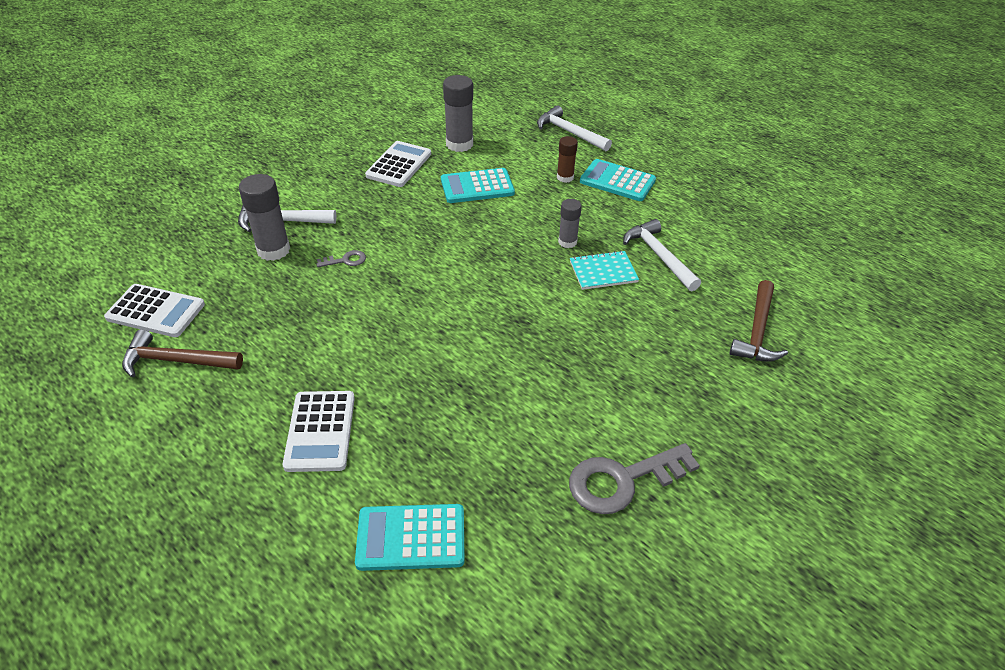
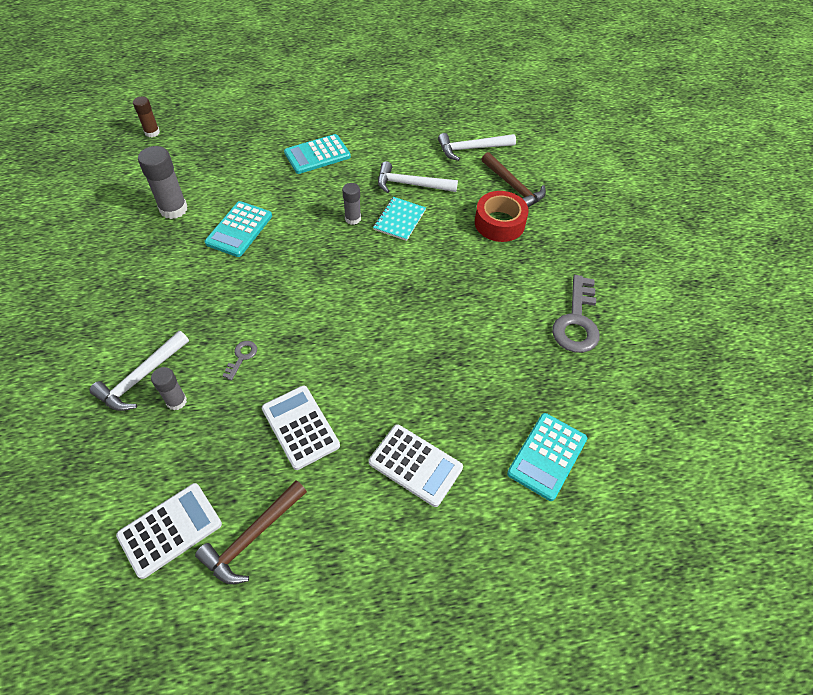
camera: 55 degrees left, 10 degrees up
(273, 250) = (176, 401): grey glue stick -> grey glue stick, size x0.60
(399, 165) = (156, 260): white calculator -> white calculator (300, 427)
(565, 177) = (283, 177): brown glue stick -> brown glue stick (152, 132)
(569, 133) = (235, 143): white hammer -> white hammer (471, 149)
(689, 345) = (499, 223): none -> red tape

════════════════

* **Task to carry out**: Transcribe the records above exactly as they appear, leaving out any pictures.

* **Task result**:
camera: 55 degrees left, 10 degrees up
(273, 250) = (176, 401): grey glue stick -> grey glue stick, size x0.60
(399, 165) = (156, 260): white calculator -> white calculator (300, 427)
(565, 177) = (283, 177): brown glue stick -> brown glue stick (152, 132)
(569, 133) = (235, 143): white hammer -> white hammer (471, 149)
(689, 345) = (499, 223): none -> red tape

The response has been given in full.